→ Your assignment: Quote exactly the lines from the start of the entries to the one with "GAS pin GND: GND -> 5V", both ends included.
○ ○ ○ ○ ○
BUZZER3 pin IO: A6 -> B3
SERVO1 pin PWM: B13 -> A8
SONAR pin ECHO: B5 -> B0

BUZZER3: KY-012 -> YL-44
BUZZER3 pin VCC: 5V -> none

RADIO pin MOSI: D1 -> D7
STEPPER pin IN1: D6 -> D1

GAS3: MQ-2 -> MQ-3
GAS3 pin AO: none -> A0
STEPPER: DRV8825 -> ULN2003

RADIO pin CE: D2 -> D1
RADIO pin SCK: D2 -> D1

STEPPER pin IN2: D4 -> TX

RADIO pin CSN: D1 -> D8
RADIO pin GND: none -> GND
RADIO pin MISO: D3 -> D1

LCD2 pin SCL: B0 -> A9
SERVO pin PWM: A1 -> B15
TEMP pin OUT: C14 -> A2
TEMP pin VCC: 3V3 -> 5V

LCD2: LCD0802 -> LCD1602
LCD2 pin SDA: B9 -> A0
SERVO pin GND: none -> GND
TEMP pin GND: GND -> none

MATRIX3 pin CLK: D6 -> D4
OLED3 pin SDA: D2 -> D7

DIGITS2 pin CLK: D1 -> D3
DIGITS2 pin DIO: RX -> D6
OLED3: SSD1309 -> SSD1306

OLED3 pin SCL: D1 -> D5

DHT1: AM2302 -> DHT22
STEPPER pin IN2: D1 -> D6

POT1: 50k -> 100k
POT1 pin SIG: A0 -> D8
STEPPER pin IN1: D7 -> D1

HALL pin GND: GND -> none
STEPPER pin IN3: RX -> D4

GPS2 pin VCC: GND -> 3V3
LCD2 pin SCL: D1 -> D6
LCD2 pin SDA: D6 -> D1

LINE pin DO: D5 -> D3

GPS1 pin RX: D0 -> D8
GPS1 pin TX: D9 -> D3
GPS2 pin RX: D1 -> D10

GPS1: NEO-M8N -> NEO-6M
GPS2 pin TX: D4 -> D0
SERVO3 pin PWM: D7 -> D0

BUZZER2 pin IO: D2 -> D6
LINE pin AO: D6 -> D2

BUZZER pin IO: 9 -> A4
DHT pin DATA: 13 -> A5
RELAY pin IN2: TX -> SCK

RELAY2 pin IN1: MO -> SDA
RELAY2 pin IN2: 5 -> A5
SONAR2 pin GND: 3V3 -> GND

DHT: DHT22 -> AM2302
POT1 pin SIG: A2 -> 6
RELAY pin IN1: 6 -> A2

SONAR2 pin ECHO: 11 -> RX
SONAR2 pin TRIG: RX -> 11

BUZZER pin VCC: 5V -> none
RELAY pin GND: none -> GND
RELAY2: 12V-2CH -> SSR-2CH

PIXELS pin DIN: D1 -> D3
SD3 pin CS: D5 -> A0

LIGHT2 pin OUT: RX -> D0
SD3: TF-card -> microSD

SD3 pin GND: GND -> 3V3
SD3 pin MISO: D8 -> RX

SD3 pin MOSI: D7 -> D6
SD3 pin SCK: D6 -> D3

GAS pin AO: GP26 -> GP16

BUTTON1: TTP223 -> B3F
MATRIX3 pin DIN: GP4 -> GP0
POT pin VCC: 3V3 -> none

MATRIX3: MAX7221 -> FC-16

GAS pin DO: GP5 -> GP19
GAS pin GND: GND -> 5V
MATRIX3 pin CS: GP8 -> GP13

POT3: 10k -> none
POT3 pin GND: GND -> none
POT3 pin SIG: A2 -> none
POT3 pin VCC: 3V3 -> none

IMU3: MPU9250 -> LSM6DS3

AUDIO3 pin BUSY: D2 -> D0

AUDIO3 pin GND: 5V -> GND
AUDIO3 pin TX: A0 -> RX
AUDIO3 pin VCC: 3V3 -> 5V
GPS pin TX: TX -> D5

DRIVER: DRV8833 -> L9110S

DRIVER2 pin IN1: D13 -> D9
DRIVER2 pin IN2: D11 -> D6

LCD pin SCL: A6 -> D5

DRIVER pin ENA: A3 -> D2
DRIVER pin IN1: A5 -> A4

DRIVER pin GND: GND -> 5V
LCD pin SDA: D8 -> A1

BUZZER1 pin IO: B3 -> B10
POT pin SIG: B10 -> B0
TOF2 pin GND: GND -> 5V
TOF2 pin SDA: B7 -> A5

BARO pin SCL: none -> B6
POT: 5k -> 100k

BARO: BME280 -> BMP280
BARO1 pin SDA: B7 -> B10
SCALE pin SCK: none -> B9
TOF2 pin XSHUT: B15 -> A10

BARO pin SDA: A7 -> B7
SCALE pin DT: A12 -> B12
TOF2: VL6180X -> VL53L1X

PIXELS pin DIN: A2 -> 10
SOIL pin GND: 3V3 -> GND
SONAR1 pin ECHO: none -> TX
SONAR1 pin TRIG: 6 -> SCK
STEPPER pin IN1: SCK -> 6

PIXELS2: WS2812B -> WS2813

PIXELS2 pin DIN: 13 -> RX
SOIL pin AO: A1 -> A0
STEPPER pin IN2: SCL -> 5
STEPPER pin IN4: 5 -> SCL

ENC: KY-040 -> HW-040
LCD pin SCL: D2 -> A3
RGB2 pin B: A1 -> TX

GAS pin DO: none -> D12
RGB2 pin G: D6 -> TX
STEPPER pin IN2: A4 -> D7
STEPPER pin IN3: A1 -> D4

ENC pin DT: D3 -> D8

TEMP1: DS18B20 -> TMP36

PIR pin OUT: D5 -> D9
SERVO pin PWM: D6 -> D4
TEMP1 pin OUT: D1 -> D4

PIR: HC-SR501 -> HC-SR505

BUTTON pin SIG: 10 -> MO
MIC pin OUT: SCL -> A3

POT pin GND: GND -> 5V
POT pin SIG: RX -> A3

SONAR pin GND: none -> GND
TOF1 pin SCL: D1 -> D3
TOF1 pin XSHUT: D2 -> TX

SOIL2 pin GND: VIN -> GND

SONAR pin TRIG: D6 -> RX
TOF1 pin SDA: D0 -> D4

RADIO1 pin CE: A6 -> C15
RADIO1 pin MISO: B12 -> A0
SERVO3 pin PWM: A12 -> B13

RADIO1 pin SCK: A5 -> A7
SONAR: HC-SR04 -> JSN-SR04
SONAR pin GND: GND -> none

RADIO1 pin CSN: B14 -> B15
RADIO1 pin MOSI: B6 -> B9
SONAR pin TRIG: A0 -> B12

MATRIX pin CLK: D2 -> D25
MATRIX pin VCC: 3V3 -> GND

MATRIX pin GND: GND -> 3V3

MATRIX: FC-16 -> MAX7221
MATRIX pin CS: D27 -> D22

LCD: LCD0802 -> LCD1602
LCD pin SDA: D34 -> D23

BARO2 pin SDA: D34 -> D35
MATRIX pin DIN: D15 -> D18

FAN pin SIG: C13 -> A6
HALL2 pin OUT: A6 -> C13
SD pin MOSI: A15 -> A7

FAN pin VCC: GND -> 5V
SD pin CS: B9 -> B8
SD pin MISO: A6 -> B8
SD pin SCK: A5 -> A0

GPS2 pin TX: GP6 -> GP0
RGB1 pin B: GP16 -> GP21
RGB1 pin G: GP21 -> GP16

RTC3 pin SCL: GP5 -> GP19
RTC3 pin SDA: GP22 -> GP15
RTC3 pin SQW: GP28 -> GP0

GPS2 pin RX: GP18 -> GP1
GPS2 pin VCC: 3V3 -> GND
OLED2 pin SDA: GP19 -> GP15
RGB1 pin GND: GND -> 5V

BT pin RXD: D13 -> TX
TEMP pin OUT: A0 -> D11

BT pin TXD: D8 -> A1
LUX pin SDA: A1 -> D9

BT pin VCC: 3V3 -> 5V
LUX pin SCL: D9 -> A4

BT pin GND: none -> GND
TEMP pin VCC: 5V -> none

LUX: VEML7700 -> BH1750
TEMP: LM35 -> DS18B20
○ ○ ○ ○ ○
→ Solution below:
BUZZER3 pin IO: A6 -> B3
SERVO1 pin PWM: B13 -> A8
SONAR pin ECHO: B5 -> B0

BUZZER3: KY-012 -> YL-44
BUZZER3 pin VCC: 5V -> none

RADIO pin MOSI: D1 -> D7
STEPPER pin IN1: D6 -> D1

GAS3: MQ-2 -> MQ-3
GAS3 pin AO: none -> A0
STEPPER: DRV8825 -> ULN2003

RADIO pin CE: D2 -> D1
RADIO pin SCK: D2 -> D1

STEPPER pin IN2: D4 -> TX

RADIO pin CSN: D1 -> D8
RADIO pin GND: none -> GND
RADIO pin MISO: D3 -> D1

LCD2 pin SCL: B0 -> A9
SERVO pin PWM: A1 -> B15
TEMP pin OUT: C14 -> A2
TEMP pin VCC: 3V3 -> 5V

LCD2: LCD0802 -> LCD1602
LCD2 pin SDA: B9 -> A0
SERVO pin GND: none -> GND
TEMP pin GND: GND -> none

MATRIX3 pin CLK: D6 -> D4
OLED3 pin SDA: D2 -> D7

DIGITS2 pin CLK: D1 -> D3
DIGITS2 pin DIO: RX -> D6
OLED3: SSD1309 -> SSD1306

OLED3 pin SCL: D1 -> D5

DHT1: AM2302 -> DHT22
STEPPER pin IN2: D1 -> D6

POT1: 50k -> 100k
POT1 pin SIG: A0 -> D8
STEPPER pin IN1: D7 -> D1

HALL pin GND: GND -> none
STEPPER pin IN3: RX -> D4

GPS2 pin VCC: GND -> 3V3
LCD2 pin SCL: D1 -> D6
LCD2 pin SDA: D6 -> D1

LINE pin DO: D5 -> D3

GPS1 pin RX: D0 -> D8
GPS1 pin TX: D9 -> D3
GPS2 pin RX: D1 -> D10

GPS1: NEO-M8N -> NEO-6M
GPS2 pin TX: D4 -> D0
SERVO3 pin PWM: D7 -> D0

BUZZER2 pin IO: D2 -> D6
LINE pin AO: D6 -> D2

BUZZER pin IO: 9 -> A4
DHT pin DATA: 13 -> A5
RELAY pin IN2: TX -> SCK

RELAY2 pin IN1: MO -> SDA
RELAY2 pin IN2: 5 -> A5
SONAR2 pin GND: 3V3 -> GND

DHT: DHT22 -> AM2302
POT1 pin SIG: A2 -> 6
RELAY pin IN1: 6 -> A2

SONAR2 pin ECHO: 11 -> RX
SONAR2 pin TRIG: RX -> 11

BUZZER pin VCC: 5V -> none
RELAY pin GND: none -> GND
RELAY2: 12V-2CH -> SSR-2CH

PIXELS pin DIN: D1 -> D3
SD3 pin CS: D5 -> A0

LIGHT2 pin OUT: RX -> D0
SD3: TF-card -> microSD

SD3 pin GND: GND -> 3V3
SD3 pin MISO: D8 -> RX

SD3 pin MOSI: D7 -> D6
SD3 pin SCK: D6 -> D3

GAS pin AO: GP26 -> GP16

BUTTON1: TTP223 -> B3F
MATRIX3 pin DIN: GP4 -> GP0
POT pin VCC: 3V3 -> none

MATRIX3: MAX7221 -> FC-16

GAS pin DO: GP5 -> GP19
GAS pin GND: GND -> 5V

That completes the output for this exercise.